GIVEN INFORMATION:

###

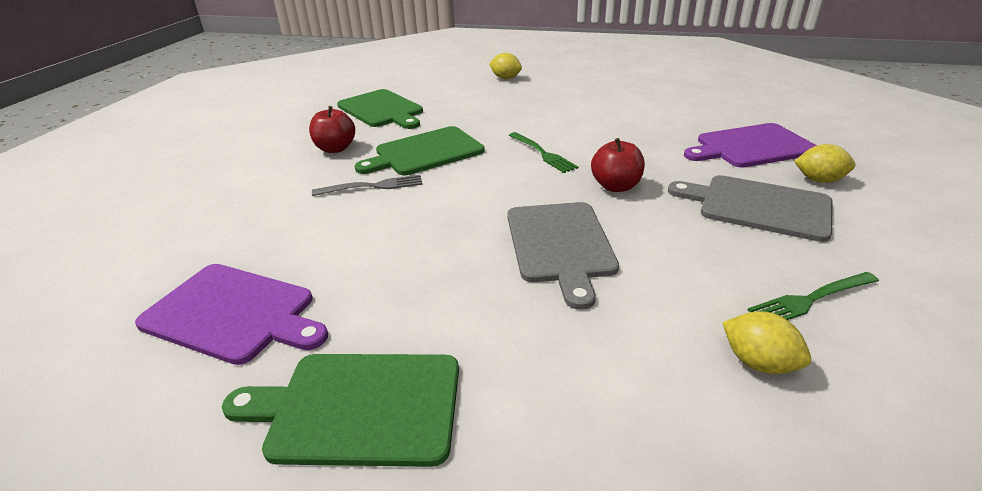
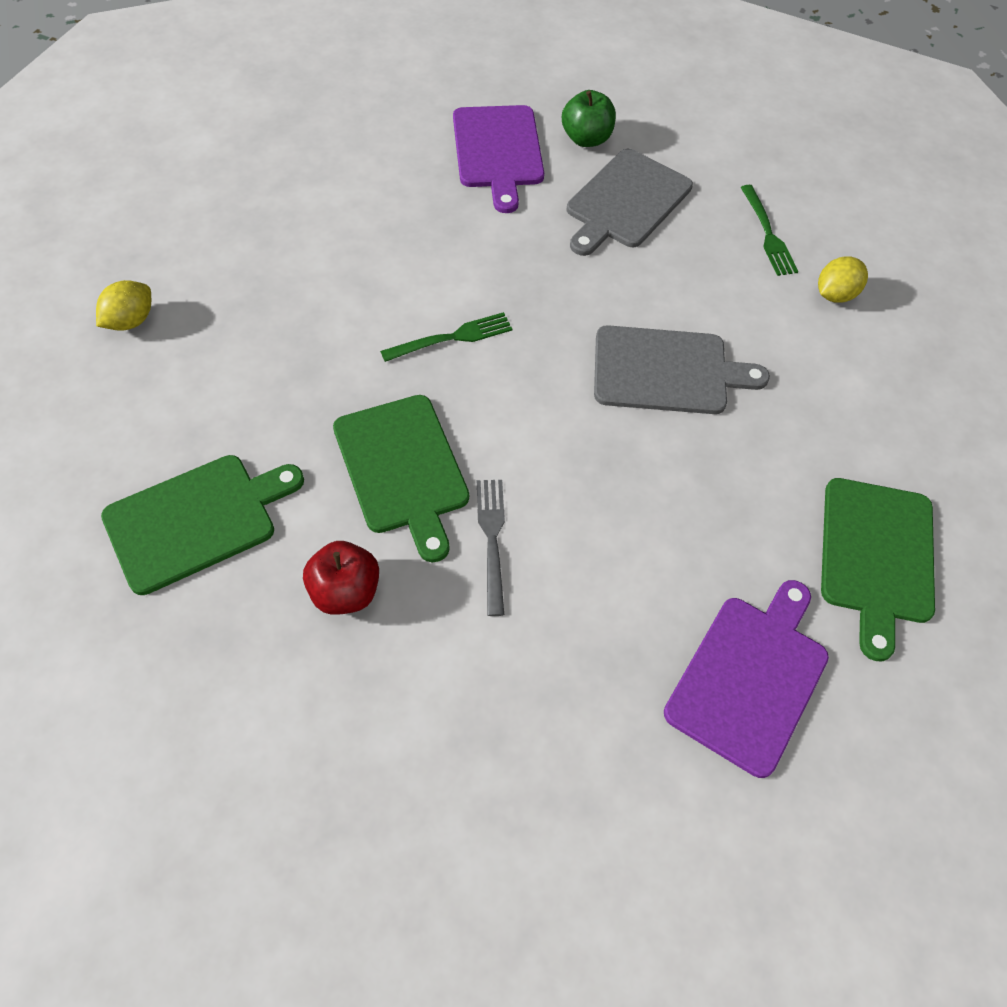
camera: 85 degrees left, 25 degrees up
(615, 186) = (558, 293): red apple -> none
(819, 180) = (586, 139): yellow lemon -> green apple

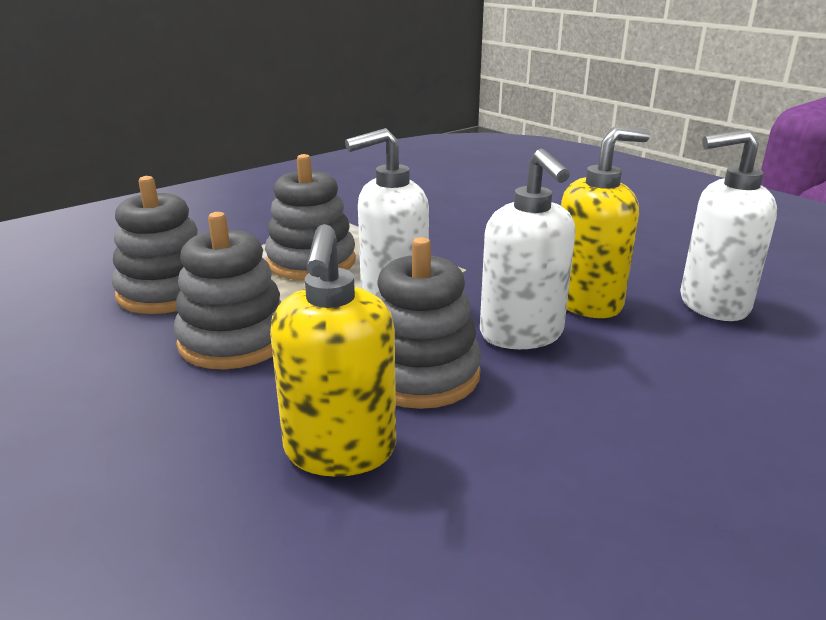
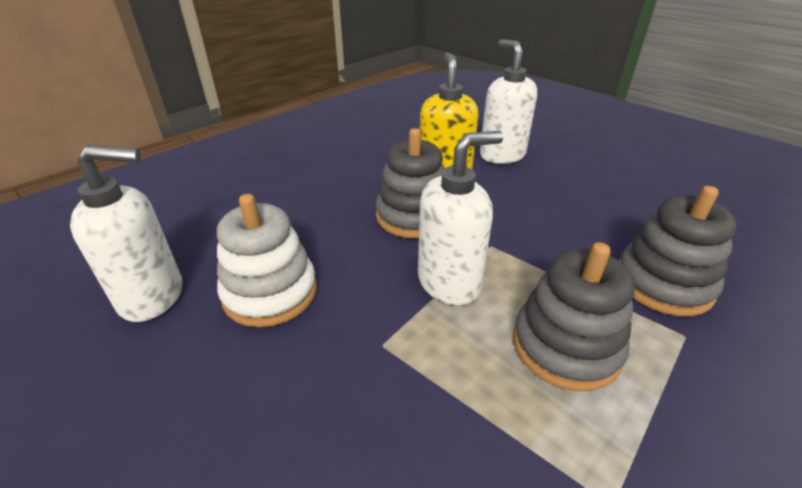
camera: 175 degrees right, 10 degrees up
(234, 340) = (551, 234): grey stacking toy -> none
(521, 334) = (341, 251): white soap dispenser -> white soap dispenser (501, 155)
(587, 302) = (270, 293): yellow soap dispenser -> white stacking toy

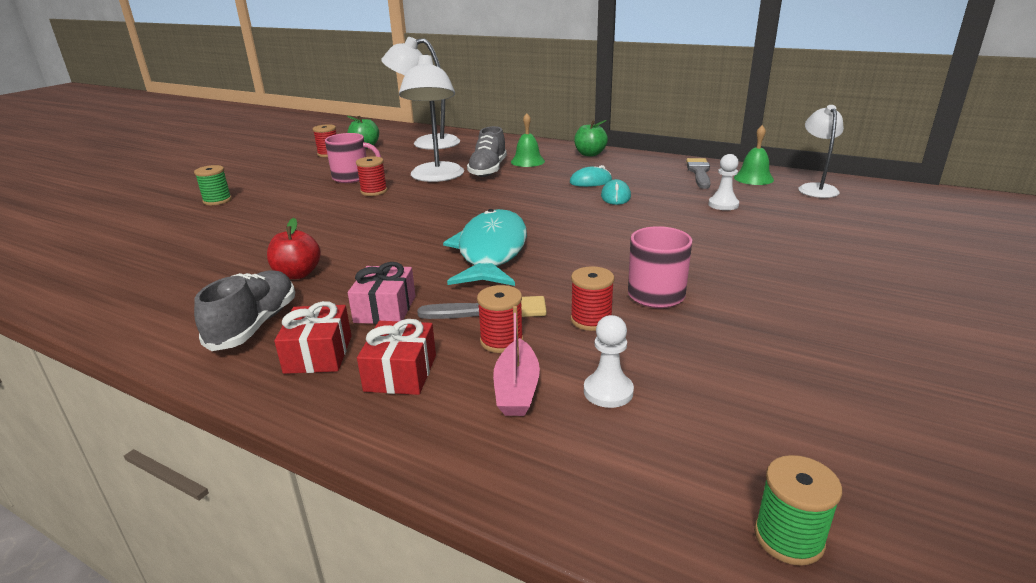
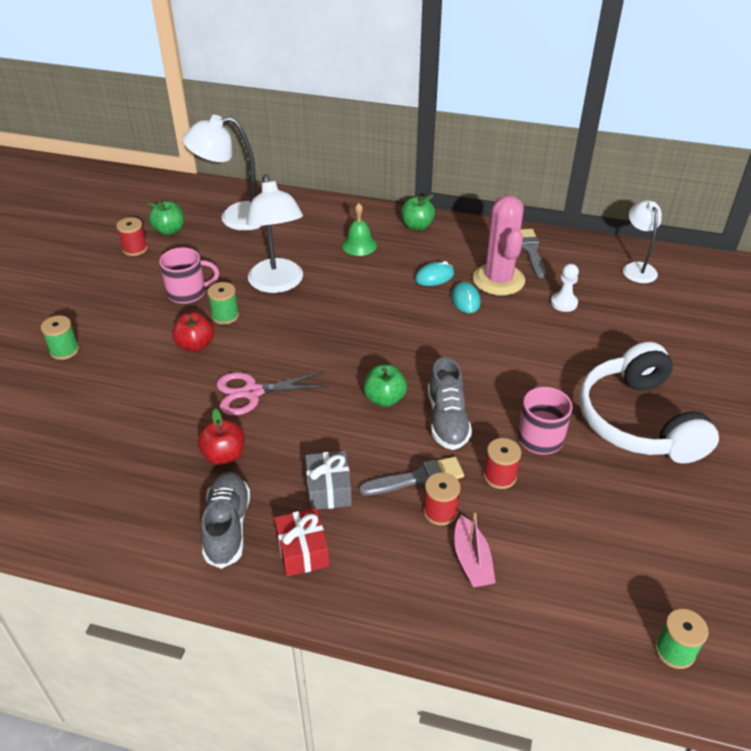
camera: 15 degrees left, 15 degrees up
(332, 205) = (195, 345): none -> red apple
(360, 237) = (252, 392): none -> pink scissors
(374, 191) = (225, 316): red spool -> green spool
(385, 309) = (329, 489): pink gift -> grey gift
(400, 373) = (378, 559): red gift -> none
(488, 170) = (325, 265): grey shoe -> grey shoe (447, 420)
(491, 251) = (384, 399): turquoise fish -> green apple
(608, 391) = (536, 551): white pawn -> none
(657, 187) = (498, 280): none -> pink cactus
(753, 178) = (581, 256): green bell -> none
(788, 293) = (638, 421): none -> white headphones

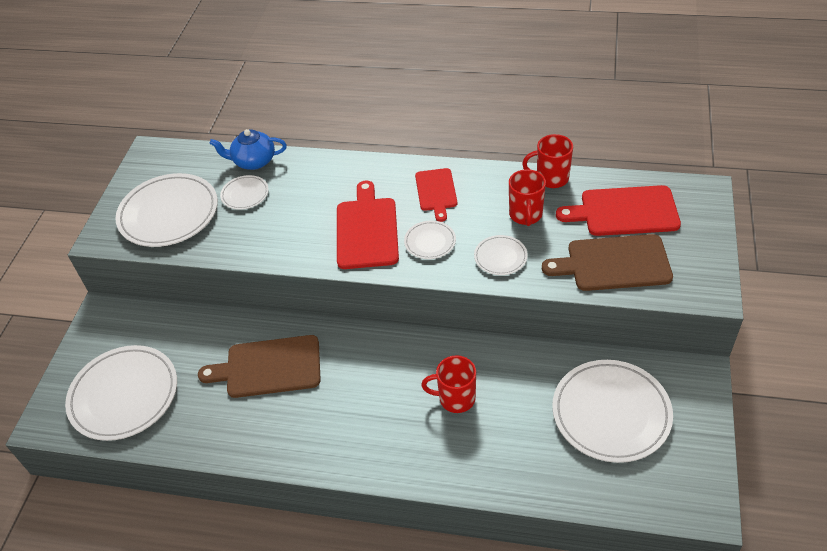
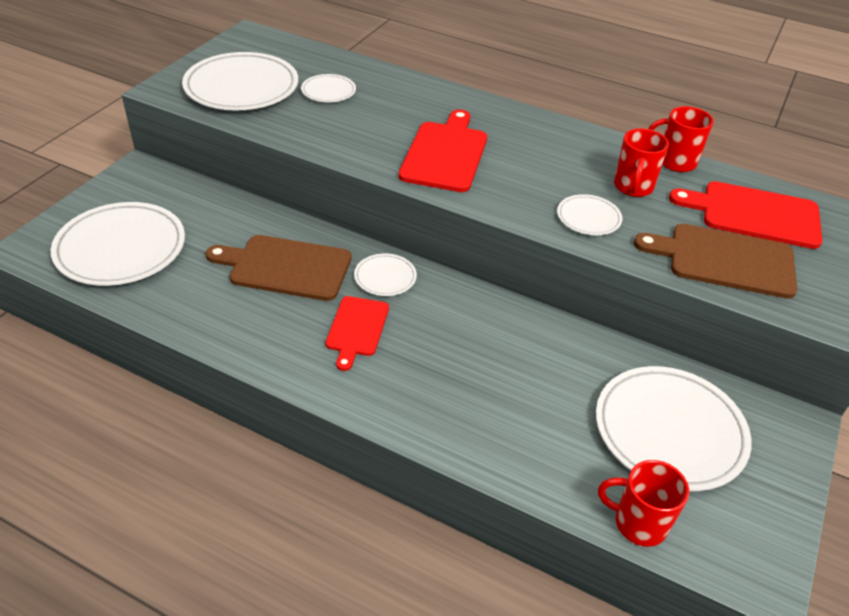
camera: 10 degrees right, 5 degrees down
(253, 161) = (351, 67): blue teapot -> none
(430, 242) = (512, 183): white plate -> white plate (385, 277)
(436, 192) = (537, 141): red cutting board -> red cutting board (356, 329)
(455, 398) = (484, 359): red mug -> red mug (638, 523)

###

TASK STATEMENT: Report each line above containing the string "grey".

RESPONSE BOX:
(234, 340) = (551, 234): grey stacking toy -> none
(385, 309) = (329, 489): pink gift -> grey gift
(488, 170) = (325, 265): grey shoe -> grey shoe (447, 420)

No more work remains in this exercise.